> **Datos recopilados**:
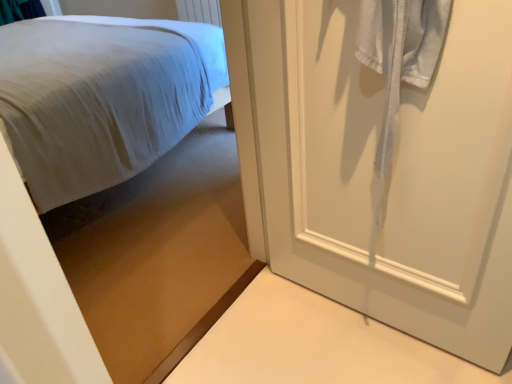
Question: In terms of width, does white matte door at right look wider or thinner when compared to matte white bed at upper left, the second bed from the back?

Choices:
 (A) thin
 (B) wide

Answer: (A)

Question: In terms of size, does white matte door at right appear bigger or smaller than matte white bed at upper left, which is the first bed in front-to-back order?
--
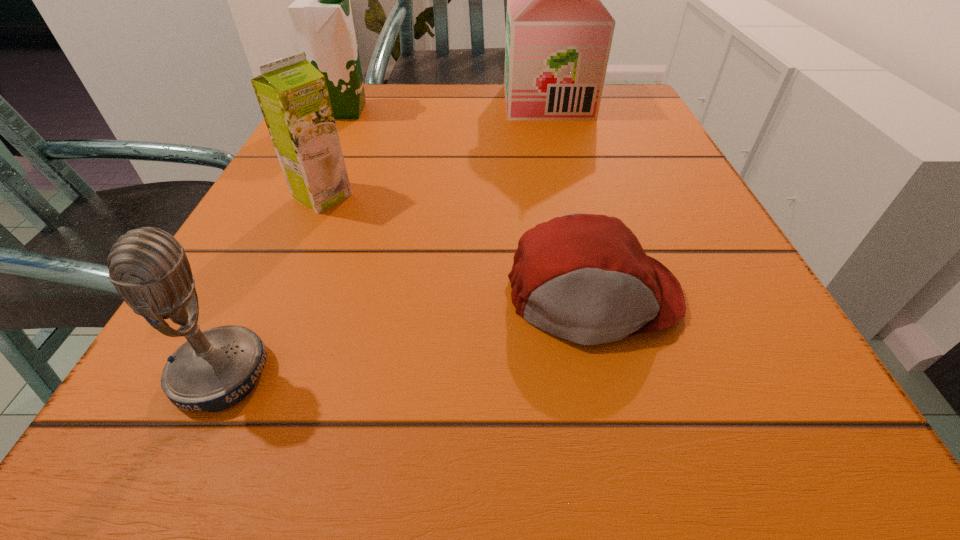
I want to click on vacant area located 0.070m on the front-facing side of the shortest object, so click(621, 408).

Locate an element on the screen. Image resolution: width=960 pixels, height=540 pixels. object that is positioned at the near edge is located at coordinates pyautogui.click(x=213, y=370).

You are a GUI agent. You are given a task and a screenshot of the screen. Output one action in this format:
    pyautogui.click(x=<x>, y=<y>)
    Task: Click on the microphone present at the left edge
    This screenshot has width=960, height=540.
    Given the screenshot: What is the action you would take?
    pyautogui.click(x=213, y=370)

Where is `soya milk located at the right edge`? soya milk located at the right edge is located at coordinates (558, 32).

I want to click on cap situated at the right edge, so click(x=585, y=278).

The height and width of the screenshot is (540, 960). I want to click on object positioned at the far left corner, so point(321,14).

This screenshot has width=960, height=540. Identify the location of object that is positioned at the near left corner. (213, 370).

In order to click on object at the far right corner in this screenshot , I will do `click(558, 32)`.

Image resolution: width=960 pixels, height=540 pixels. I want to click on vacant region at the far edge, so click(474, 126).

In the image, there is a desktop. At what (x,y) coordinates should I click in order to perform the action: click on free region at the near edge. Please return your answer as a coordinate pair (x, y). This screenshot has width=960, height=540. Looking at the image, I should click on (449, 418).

> **Problema a resolver**: Seleccione y copie cada línea de los registros anteriores que contenga la cadena "front". Tenga en cuenta que se distinguen mayúsculas y minúsculas.

> **Respuesta escrita**:
Question: In terms of size, does white matte door at right appear bigger or smaller than matte white bed at upper left, which is the first bed in front-to-back order?
I want to click on vacant area located 0.070m on the front-facing side of the shortest object, so click(621, 408).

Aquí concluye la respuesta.